ASSIGNED TASK:
Word for word, restate every line of the listing that follows.
** Opening EXTRACTED INFORMATION block **
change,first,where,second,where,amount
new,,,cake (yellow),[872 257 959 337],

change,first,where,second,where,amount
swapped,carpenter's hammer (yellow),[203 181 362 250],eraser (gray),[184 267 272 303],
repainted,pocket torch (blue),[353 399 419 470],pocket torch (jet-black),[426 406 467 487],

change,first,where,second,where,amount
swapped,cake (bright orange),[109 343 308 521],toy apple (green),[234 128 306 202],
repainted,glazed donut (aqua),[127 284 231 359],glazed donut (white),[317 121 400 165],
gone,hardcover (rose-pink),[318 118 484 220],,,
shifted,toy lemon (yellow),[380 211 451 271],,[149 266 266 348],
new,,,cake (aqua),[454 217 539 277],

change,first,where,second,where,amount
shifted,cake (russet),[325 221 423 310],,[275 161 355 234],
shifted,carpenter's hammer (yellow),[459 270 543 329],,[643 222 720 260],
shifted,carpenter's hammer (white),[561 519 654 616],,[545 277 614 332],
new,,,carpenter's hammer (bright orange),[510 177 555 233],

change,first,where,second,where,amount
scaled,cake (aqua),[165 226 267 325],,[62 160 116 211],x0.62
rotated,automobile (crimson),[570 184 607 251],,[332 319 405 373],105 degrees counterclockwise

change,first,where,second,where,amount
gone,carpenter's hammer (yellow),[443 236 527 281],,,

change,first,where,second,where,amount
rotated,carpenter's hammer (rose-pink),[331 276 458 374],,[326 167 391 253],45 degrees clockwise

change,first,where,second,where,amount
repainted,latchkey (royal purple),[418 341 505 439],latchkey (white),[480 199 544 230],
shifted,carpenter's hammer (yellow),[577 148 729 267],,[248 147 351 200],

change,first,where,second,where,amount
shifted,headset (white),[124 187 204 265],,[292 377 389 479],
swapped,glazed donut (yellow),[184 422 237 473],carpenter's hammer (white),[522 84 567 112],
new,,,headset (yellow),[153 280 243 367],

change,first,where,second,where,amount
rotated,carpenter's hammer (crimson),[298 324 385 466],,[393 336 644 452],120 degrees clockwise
** Closing EXTRACTED INFORMATION block **
ANSWER TO THE EXERCISE:
change,first,where,second,where,amount
new,,,cake (yellow),[872 257 959 337],

change,first,where,second,where,amount
swapped,carpenter's hammer (yellow),[203 181 362 250],eraser (gray),[184 267 272 303],
repainted,pocket torch (blue),[353 399 419 470],pocket torch (jet-black),[426 406 467 487],

change,first,where,second,where,amount
swapped,cake (bright orange),[109 343 308 521],toy apple (green),[234 128 306 202],
repainted,glazed donut (aqua),[127 284 231 359],glazed donut (white),[317 121 400 165],
gone,hardcover (rose-pink),[318 118 484 220],,,
shifted,toy lemon (yellow),[380 211 451 271],,[149 266 266 348],
new,,,cake (aqua),[454 217 539 277],

change,first,where,second,where,amount
shifted,cake (russet),[325 221 423 310],,[275 161 355 234],
shifted,carpenter's hammer (yellow),[459 270 543 329],,[643 222 720 260],
shifted,carpenter's hammer (white),[561 519 654 616],,[545 277 614 332],
new,,,carpenter's hammer (bright orange),[510 177 555 233],

change,first,where,second,where,amount
scaled,cake (aqua),[165 226 267 325],,[62 160 116 211],x0.62
rotated,automobile (crimson),[570 184 607 251],,[332 319 405 373],105 degrees counterclockwise

change,first,where,second,where,amount
gone,carpenter's hammer (yellow),[443 236 527 281],,,

change,first,where,second,where,amount
rotated,carpenter's hammer (rose-pink),[331 276 458 374],,[326 167 391 253],45 degrees clockwise

change,first,where,second,where,amount
repainted,latchkey (royal purple),[418 341 505 439],latchkey (white),[480 199 544 230],
shifted,carpenter's hammer (yellow),[577 148 729 267],,[248 147 351 200],

change,first,where,second,where,amount
shifted,headset (white),[124 187 204 265],,[292 377 389 479],
swapped,glazed donut (yellow),[184 422 237 473],carpenter's hammer (white),[522 84 567 112],
new,,,headset (yellow),[153 280 243 367],

change,first,where,second,where,amount
rotated,carpenter's hammer (crimson),[298 324 385 466],,[393 336 644 452],120 degrees clockwise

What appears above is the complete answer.